Exercise goal: Could you print only the lines from the one containing "camera: 155 degrees right, 5 degrees up" through the end of the listing below, unchanged?

::::::::

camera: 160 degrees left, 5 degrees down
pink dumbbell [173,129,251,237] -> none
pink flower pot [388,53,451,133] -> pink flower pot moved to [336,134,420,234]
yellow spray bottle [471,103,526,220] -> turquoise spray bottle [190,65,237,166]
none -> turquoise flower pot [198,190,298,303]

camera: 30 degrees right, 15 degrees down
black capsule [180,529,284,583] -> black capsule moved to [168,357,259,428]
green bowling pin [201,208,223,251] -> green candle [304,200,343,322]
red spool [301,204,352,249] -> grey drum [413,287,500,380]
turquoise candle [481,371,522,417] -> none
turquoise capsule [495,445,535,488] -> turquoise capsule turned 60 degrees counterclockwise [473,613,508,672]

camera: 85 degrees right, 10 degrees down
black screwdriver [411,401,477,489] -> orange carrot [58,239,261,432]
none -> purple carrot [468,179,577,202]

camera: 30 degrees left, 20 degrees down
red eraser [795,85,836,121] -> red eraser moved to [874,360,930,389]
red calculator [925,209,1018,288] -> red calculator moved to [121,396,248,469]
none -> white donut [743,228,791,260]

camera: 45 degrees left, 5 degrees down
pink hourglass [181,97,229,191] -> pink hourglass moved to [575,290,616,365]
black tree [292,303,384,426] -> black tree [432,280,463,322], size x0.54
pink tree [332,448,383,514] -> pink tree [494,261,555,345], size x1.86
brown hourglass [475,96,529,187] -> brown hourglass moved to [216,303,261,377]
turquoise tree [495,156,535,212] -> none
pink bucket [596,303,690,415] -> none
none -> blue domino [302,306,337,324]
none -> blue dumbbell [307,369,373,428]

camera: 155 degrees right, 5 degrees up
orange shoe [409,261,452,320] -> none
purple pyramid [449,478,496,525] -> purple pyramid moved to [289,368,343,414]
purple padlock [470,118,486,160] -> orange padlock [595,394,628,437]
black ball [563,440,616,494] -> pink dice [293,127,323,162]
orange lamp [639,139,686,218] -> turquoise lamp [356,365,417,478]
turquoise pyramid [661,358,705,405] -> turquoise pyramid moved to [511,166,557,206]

::::::::

Solution to the problem:
camera: 155 degrees right, 5 degrees up
orange shoe [409,261,452,320] -> none
purple pyramid [449,478,496,525] -> purple pyramid moved to [289,368,343,414]
purple padlock [470,118,486,160] -> orange padlock [595,394,628,437]
black ball [563,440,616,494] -> pink dice [293,127,323,162]
orange lamp [639,139,686,218] -> turquoise lamp [356,365,417,478]
turquoise pyramid [661,358,705,405] -> turquoise pyramid moved to [511,166,557,206]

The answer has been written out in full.